• **To-do item**
The response is to be the full listing, set down exactly.

• **Provided material**
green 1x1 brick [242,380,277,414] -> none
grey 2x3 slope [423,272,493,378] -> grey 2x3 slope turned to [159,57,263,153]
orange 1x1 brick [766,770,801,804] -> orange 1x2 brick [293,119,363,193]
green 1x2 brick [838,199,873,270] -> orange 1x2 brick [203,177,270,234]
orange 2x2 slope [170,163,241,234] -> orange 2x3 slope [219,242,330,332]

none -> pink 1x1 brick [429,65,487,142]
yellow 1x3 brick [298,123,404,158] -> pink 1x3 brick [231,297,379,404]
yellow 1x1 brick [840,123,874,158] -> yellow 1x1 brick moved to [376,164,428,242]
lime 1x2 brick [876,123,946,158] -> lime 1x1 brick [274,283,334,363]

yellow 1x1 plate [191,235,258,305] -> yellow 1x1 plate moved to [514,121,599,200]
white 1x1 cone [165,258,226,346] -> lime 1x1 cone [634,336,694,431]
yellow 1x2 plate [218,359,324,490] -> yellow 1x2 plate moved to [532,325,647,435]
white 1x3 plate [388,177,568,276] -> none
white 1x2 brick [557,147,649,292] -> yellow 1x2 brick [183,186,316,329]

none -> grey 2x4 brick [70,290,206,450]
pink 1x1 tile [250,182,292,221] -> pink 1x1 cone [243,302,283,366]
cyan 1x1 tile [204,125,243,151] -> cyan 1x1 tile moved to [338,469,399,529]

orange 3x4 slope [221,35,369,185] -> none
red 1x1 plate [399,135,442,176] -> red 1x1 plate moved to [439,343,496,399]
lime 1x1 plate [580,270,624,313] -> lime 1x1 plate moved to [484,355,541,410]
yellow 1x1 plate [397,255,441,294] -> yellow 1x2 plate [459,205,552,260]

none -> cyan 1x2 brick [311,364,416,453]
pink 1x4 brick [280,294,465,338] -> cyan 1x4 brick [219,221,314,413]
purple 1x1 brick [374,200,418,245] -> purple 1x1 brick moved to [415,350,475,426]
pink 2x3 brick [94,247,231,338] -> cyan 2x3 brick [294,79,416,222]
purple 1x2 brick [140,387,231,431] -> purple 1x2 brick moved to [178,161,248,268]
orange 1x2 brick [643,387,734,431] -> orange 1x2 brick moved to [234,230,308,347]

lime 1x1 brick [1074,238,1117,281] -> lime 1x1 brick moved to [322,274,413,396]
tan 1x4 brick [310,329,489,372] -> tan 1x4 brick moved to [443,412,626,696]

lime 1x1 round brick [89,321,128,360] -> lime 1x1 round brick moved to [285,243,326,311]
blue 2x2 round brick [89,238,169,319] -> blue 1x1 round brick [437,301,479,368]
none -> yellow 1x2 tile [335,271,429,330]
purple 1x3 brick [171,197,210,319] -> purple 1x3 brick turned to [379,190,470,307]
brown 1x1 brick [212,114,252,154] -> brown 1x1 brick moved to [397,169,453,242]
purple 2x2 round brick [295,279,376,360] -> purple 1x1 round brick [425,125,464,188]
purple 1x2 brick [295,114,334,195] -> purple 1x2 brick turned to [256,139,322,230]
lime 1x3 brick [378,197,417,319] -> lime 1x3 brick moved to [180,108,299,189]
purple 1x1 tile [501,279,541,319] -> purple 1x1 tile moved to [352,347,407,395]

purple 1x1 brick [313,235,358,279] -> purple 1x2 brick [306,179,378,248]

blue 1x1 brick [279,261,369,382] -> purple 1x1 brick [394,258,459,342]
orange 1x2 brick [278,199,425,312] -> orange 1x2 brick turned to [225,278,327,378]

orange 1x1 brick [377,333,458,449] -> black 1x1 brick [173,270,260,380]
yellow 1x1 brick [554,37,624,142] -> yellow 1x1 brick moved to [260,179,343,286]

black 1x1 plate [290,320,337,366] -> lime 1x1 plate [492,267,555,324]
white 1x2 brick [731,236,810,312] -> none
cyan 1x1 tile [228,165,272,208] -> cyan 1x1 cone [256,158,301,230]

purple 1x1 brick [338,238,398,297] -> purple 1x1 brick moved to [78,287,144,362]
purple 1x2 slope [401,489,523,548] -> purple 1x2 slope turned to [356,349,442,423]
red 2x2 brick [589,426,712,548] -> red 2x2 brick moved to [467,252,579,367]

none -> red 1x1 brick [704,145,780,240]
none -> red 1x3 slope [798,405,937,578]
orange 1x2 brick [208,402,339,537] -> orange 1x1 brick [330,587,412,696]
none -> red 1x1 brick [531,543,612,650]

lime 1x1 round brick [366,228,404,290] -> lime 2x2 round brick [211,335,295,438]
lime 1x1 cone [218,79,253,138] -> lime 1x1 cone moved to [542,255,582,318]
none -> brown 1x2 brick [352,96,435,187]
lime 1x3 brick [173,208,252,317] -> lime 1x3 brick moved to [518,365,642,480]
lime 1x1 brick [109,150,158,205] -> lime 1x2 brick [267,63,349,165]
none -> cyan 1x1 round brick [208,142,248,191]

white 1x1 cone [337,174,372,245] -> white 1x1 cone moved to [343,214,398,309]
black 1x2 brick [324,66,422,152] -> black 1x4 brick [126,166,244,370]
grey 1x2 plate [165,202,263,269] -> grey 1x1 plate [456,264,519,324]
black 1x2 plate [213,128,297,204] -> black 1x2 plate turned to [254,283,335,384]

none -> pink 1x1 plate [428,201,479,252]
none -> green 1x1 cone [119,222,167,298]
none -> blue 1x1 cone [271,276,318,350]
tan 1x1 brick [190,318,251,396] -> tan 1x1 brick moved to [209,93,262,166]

• **Written solution**
green 1x1 brick [242,380,277,414] -> none
grey 2x3 slope [423,272,493,378] -> grey 2x3 slope turned to [159,57,263,153]
orange 1x1 brick [766,770,801,804] -> orange 1x2 brick [293,119,363,193]
green 1x2 brick [838,199,873,270] -> orange 1x2 brick [203,177,270,234]
orange 2x2 slope [170,163,241,234] -> orange 2x3 slope [219,242,330,332]

none -> pink 1x1 brick [429,65,487,142]
yellow 1x3 brick [298,123,404,158] -> pink 1x3 brick [231,297,379,404]
yellow 1x1 brick [840,123,874,158] -> yellow 1x1 brick moved to [376,164,428,242]
lime 1x2 brick [876,123,946,158] -> lime 1x1 brick [274,283,334,363]

yellow 1x1 plate [191,235,258,305] -> yellow 1x1 plate moved to [514,121,599,200]
white 1x1 cone [165,258,226,346] -> lime 1x1 cone [634,336,694,431]
yellow 1x2 plate [218,359,324,490] -> yellow 1x2 plate moved to [532,325,647,435]
white 1x3 plate [388,177,568,276] -> none
white 1x2 brick [557,147,649,292] -> yellow 1x2 brick [183,186,316,329]

none -> grey 2x4 brick [70,290,206,450]
pink 1x1 tile [250,182,292,221] -> pink 1x1 cone [243,302,283,366]
cyan 1x1 tile [204,125,243,151] -> cyan 1x1 tile moved to [338,469,399,529]

orange 3x4 slope [221,35,369,185] -> none
red 1x1 plate [399,135,442,176] -> red 1x1 plate moved to [439,343,496,399]
lime 1x1 plate [580,270,624,313] -> lime 1x1 plate moved to [484,355,541,410]
yellow 1x1 plate [397,255,441,294] -> yellow 1x2 plate [459,205,552,260]

none -> cyan 1x2 brick [311,364,416,453]
pink 1x4 brick [280,294,465,338] -> cyan 1x4 brick [219,221,314,413]
purple 1x1 brick [374,200,418,245] -> purple 1x1 brick moved to [415,350,475,426]
pink 2x3 brick [94,247,231,338] -> cyan 2x3 brick [294,79,416,222]
purple 1x2 brick [140,387,231,431] -> purple 1x2 brick moved to [178,161,248,268]
orange 1x2 brick [643,387,734,431] -> orange 1x2 brick moved to [234,230,308,347]

lime 1x1 brick [1074,238,1117,281] -> lime 1x1 brick moved to [322,274,413,396]
tan 1x4 brick [310,329,489,372] -> tan 1x4 brick moved to [443,412,626,696]

lime 1x1 round brick [89,321,128,360] -> lime 1x1 round brick moved to [285,243,326,311]
blue 2x2 round brick [89,238,169,319] -> blue 1x1 round brick [437,301,479,368]
none -> yellow 1x2 tile [335,271,429,330]
purple 1x3 brick [171,197,210,319] -> purple 1x3 brick turned to [379,190,470,307]
brown 1x1 brick [212,114,252,154] -> brown 1x1 brick moved to [397,169,453,242]
purple 2x2 round brick [295,279,376,360] -> purple 1x1 round brick [425,125,464,188]
purple 1x2 brick [295,114,334,195] -> purple 1x2 brick turned to [256,139,322,230]
lime 1x3 brick [378,197,417,319] -> lime 1x3 brick moved to [180,108,299,189]
purple 1x1 tile [501,279,541,319] -> purple 1x1 tile moved to [352,347,407,395]

purple 1x1 brick [313,235,358,279] -> purple 1x2 brick [306,179,378,248]

blue 1x1 brick [279,261,369,382] -> purple 1x1 brick [394,258,459,342]
orange 1x2 brick [278,199,425,312] -> orange 1x2 brick turned to [225,278,327,378]

orange 1x1 brick [377,333,458,449] -> black 1x1 brick [173,270,260,380]
yellow 1x1 brick [554,37,624,142] -> yellow 1x1 brick moved to [260,179,343,286]

black 1x1 plate [290,320,337,366] -> lime 1x1 plate [492,267,555,324]
white 1x2 brick [731,236,810,312] -> none
cyan 1x1 tile [228,165,272,208] -> cyan 1x1 cone [256,158,301,230]

purple 1x1 brick [338,238,398,297] -> purple 1x1 brick moved to [78,287,144,362]
purple 1x2 slope [401,489,523,548] -> purple 1x2 slope turned to [356,349,442,423]
red 2x2 brick [589,426,712,548] -> red 2x2 brick moved to [467,252,579,367]

none -> red 1x1 brick [704,145,780,240]
none -> red 1x3 slope [798,405,937,578]
orange 1x2 brick [208,402,339,537] -> orange 1x1 brick [330,587,412,696]
none -> red 1x1 brick [531,543,612,650]

lime 1x1 round brick [366,228,404,290] -> lime 2x2 round brick [211,335,295,438]
lime 1x1 cone [218,79,253,138] -> lime 1x1 cone moved to [542,255,582,318]
none -> brown 1x2 brick [352,96,435,187]
lime 1x3 brick [173,208,252,317] -> lime 1x3 brick moved to [518,365,642,480]
lime 1x1 brick [109,150,158,205] -> lime 1x2 brick [267,63,349,165]
none -> cyan 1x1 round brick [208,142,248,191]

white 1x1 cone [337,174,372,245] -> white 1x1 cone moved to [343,214,398,309]
black 1x2 brick [324,66,422,152] -> black 1x4 brick [126,166,244,370]
grey 1x2 plate [165,202,263,269] -> grey 1x1 plate [456,264,519,324]
black 1x2 plate [213,128,297,204] -> black 1x2 plate turned to [254,283,335,384]

none -> pink 1x1 plate [428,201,479,252]
none -> green 1x1 cone [119,222,167,298]
none -> blue 1x1 cone [271,276,318,350]
tan 1x1 brick [190,318,251,396] -> tan 1x1 brick moved to [209,93,262,166]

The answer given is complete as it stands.